### Directions:
Please retype all of the records below word for word, leaving out any pictures.

Content starts

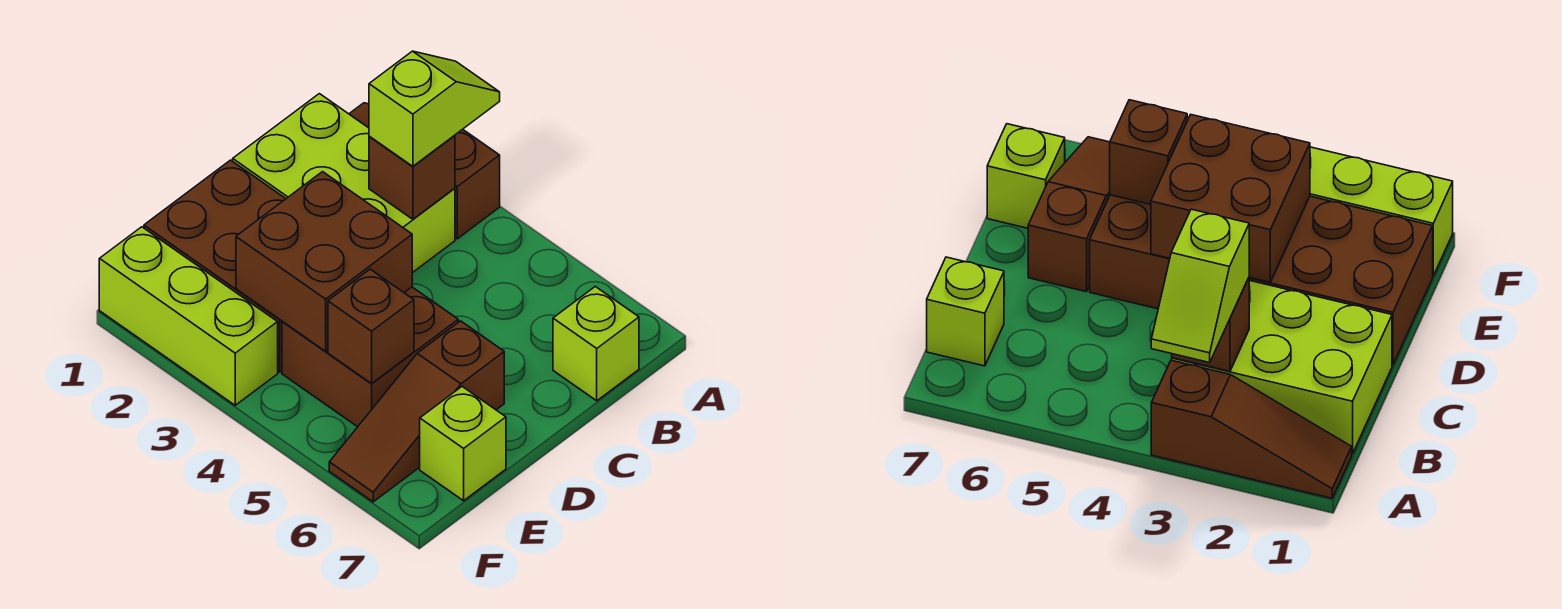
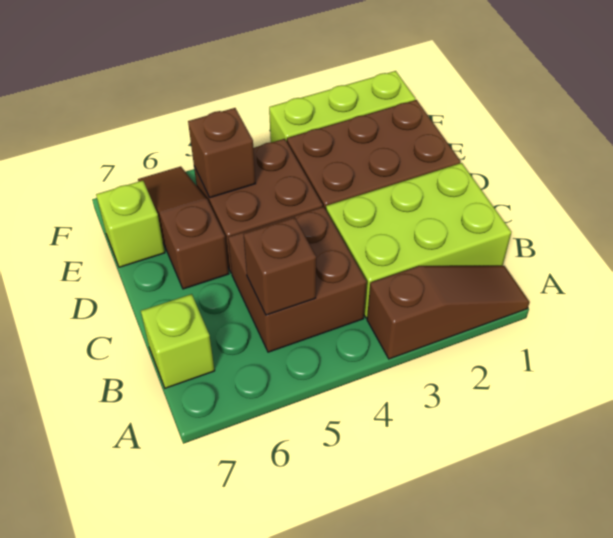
lime slope A3:B3 level 3 top B -> none
brown brick B3 level 2 -> brown brick B5 level 2
brown brick D3:E4 level 2 -> brown brick B4:C5 level 1

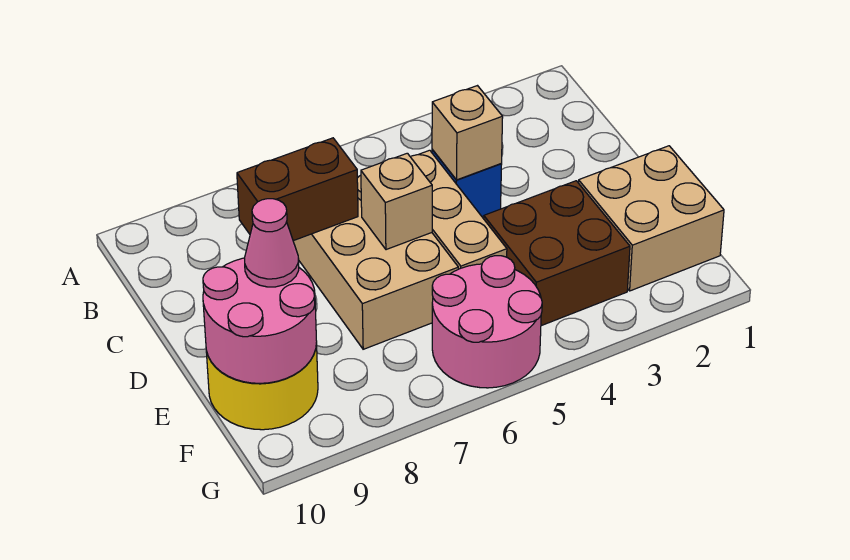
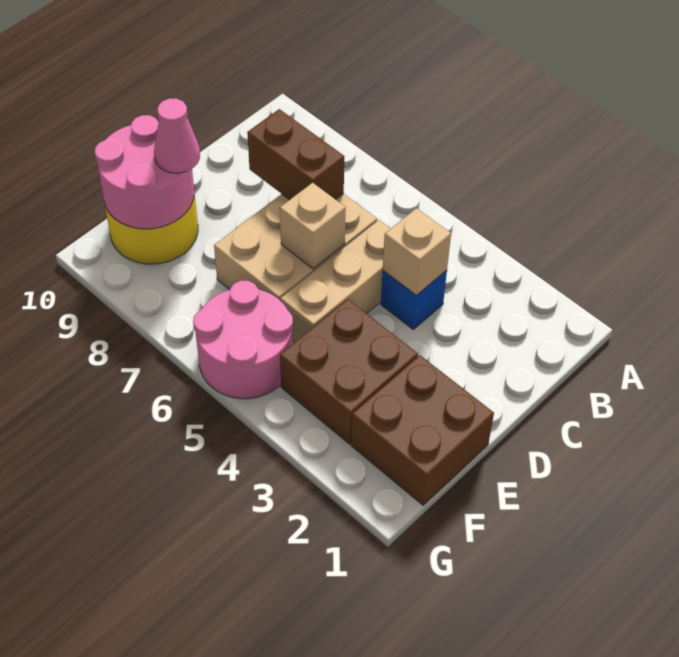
tan brick E1:F2 level 1 -> brown brick E1:F2 level 1

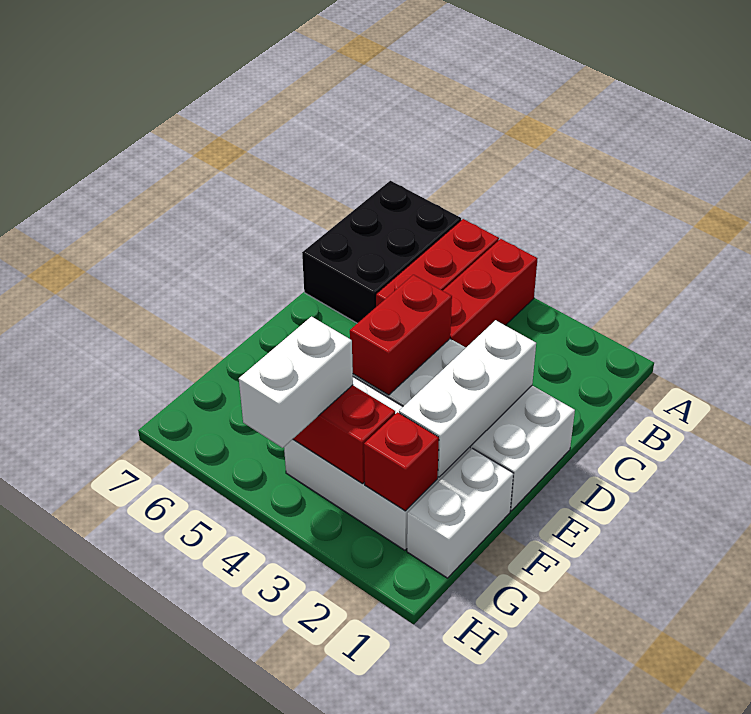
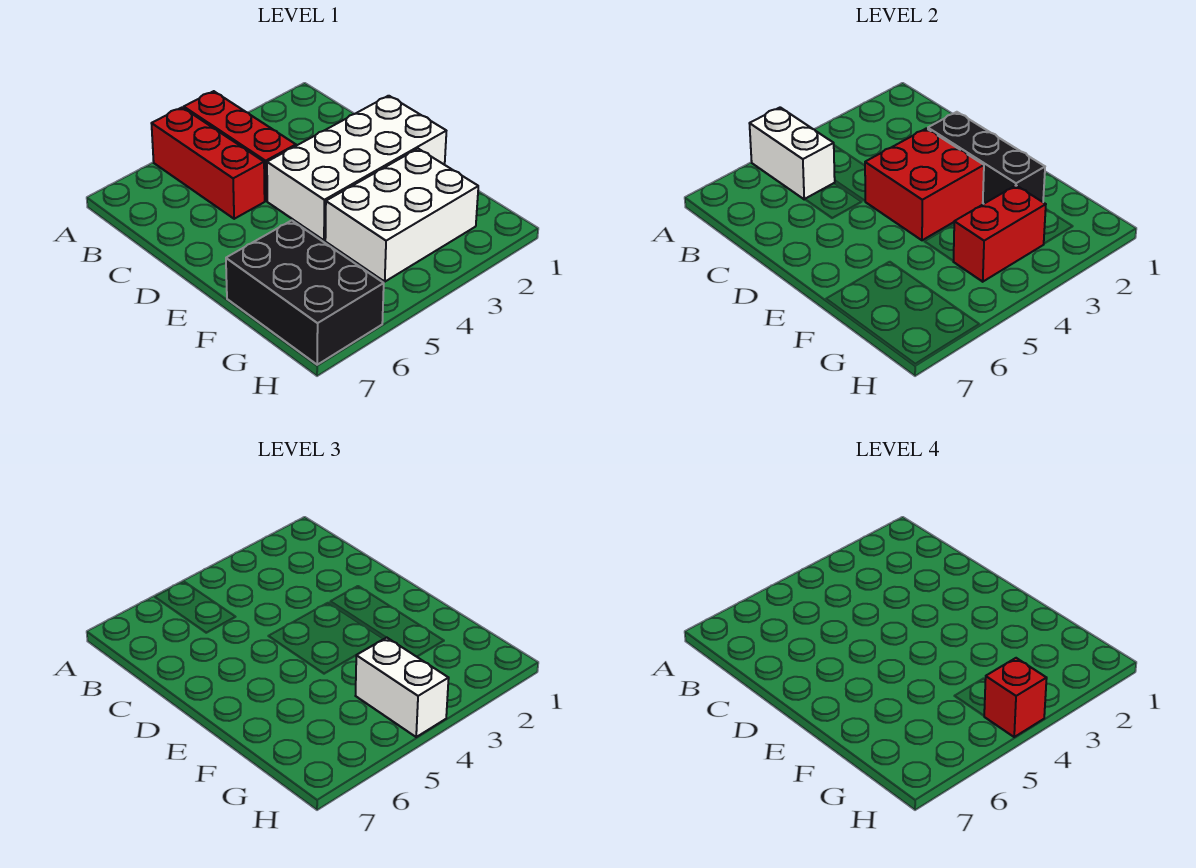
black brick A6:C7 level 1 -> black brick F6:H7 level 1
white brick D2:F2 level 2 -> black brick D2:F2 level 2
red brick D4:E4 level 2 -> red brick D3:E4 level 2
white brick F1:G1 level 1 -> white brick A5:B5 level 2
red brick G2 level 2 -> red brick H4 level 4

Content ends

### Reply to the exercise:
lime slope A3:B3 level 3 top B -> none
brown brick B3 level 2 -> brown brick B5 level 2
brown brick D3:E4 level 2 -> brown brick B4:C5 level 1

tan brick E1:F2 level 1 -> brown brick E1:F2 level 1

black brick A6:C7 level 1 -> black brick F6:H7 level 1
white brick D2:F2 level 2 -> black brick D2:F2 level 2
red brick D4:E4 level 2 -> red brick D3:E4 level 2
white brick F1:G1 level 1 -> white brick A5:B5 level 2
red brick G2 level 2 -> red brick H4 level 4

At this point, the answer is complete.